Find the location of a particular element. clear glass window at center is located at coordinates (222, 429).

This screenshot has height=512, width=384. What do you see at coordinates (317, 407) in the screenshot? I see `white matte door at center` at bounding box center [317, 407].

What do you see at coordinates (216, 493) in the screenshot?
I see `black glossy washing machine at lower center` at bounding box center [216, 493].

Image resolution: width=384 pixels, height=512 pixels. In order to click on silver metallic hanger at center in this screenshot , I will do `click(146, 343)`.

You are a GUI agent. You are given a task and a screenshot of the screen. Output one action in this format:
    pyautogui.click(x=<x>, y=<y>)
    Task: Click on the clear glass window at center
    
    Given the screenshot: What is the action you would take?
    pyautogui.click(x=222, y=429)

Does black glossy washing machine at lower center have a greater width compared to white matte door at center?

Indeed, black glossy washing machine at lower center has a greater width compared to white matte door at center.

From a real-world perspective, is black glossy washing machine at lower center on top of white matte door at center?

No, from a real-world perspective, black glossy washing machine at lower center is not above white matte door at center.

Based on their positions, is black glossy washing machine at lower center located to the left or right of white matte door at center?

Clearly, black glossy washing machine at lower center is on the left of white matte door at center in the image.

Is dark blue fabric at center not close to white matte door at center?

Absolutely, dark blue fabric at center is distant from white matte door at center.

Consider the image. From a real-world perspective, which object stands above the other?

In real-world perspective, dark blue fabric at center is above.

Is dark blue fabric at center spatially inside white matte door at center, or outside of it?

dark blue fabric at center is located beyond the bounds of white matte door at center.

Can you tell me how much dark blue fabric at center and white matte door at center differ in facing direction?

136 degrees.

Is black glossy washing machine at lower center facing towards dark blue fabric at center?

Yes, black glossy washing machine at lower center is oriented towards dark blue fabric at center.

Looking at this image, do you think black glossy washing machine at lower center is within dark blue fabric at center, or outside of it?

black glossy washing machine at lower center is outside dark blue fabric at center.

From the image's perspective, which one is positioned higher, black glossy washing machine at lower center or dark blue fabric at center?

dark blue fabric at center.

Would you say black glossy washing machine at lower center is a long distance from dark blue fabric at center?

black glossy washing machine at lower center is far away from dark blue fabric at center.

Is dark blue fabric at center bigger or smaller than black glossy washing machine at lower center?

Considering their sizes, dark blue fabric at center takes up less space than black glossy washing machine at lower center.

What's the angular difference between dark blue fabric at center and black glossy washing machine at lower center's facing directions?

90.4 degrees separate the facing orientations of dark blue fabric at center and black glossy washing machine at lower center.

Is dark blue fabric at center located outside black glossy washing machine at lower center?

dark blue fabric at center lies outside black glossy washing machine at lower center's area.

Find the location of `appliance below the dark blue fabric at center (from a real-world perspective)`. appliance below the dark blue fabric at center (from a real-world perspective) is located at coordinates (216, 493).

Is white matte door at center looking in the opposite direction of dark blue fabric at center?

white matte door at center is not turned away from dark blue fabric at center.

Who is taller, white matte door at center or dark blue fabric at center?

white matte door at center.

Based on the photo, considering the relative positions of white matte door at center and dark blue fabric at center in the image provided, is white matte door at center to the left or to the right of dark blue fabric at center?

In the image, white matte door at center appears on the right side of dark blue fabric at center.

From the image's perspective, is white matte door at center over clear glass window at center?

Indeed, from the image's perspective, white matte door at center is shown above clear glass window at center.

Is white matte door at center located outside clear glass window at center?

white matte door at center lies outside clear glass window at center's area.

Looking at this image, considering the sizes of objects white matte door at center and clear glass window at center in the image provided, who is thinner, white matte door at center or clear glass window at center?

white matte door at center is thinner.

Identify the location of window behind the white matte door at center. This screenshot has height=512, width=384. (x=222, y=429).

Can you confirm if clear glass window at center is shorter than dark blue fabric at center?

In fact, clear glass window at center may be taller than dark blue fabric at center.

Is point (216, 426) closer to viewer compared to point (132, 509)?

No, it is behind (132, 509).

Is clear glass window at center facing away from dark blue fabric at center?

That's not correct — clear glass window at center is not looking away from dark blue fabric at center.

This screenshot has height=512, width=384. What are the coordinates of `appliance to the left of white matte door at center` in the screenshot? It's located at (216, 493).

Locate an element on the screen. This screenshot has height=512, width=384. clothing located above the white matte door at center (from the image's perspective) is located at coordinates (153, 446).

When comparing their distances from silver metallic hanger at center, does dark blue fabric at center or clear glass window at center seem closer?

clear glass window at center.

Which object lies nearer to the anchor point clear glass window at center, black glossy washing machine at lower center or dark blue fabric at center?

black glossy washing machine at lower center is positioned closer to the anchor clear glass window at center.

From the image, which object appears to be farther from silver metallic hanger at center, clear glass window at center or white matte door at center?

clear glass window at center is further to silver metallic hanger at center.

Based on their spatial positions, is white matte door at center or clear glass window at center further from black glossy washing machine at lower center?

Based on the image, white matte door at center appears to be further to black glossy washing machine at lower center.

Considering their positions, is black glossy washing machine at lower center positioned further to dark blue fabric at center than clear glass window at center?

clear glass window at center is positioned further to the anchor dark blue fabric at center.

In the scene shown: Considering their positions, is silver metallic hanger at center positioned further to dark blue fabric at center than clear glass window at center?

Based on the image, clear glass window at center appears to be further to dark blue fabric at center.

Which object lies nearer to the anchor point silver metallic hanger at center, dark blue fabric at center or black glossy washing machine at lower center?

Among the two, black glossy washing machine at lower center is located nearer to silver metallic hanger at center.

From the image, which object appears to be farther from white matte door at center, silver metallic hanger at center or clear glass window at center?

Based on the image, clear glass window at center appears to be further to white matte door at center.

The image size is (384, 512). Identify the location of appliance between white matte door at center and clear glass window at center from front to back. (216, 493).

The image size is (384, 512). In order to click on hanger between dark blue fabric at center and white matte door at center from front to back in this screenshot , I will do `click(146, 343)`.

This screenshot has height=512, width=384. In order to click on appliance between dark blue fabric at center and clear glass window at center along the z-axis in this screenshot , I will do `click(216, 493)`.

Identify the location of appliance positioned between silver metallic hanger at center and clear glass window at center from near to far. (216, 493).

○ ○ ○ ○ ○

* **PROBLEMA**
Ricopia senza alcuna modifica le righe del materiale qui sopra, dalla riga che contiene "Based on their spatial" alla riga che contiene "In the scene", entrambe incluse.

* **SOLUZIONE ESERCIZIO**
Based on their spatial positions, is white matte door at center or clear glass window at center further from black glossy washing machine at lower center?

Based on the image, white matte door at center appears to be further to black glossy washing machine at lower center.

Considering their positions, is black glossy washing machine at lower center positioned further to dark blue fabric at center than clear glass window at center?

clear glass window at center is positioned further to the anchor dark blue fabric at center.

In the scene shown: Considering their positions, is silver metallic hanger at center positioned further to dark blue fabric at center than clear glass window at center?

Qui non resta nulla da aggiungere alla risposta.